**What you have to do**
Write out exactly the lines running from the line that includes "R208: 4.7k (AOUT, VOL) -> 4.7k (AOUT, SIG)" to the end of the data, both ends included, and nothing besides.

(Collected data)
Start of Block
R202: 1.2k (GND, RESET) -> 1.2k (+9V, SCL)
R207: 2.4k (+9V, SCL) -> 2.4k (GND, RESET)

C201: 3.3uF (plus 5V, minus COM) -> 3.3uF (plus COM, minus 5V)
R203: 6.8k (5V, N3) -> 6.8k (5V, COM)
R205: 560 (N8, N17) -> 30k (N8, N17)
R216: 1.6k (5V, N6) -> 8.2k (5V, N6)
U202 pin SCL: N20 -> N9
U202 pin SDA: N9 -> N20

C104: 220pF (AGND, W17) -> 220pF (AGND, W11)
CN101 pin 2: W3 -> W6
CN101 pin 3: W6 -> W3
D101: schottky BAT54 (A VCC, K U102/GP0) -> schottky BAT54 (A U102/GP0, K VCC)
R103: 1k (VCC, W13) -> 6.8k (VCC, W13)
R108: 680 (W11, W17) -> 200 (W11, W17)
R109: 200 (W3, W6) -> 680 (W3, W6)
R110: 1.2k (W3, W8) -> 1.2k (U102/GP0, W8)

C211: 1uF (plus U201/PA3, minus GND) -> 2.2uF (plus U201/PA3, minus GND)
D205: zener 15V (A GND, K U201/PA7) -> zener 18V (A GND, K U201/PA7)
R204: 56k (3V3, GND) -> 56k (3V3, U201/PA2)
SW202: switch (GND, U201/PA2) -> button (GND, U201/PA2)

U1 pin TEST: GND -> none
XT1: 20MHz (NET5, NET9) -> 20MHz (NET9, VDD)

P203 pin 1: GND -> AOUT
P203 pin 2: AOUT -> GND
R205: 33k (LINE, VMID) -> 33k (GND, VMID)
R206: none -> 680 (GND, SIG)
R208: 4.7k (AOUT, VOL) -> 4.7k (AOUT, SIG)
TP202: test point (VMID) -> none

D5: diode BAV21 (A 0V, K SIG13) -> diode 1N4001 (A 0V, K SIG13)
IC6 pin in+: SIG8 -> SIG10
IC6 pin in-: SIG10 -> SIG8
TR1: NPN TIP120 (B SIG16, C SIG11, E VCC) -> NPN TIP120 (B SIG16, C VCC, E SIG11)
End of Block
**Result**
R208: 4.7k (AOUT, VOL) -> 4.7k (AOUT, SIG)
TP202: test point (VMID) -> none

D5: diode BAV21 (A 0V, K SIG13) -> diode 1N4001 (A 0V, K SIG13)
IC6 pin in+: SIG8 -> SIG10
IC6 pin in-: SIG10 -> SIG8
TR1: NPN TIP120 (B SIG16, C SIG11, E VCC) -> NPN TIP120 (B SIG16, C VCC, E SIG11)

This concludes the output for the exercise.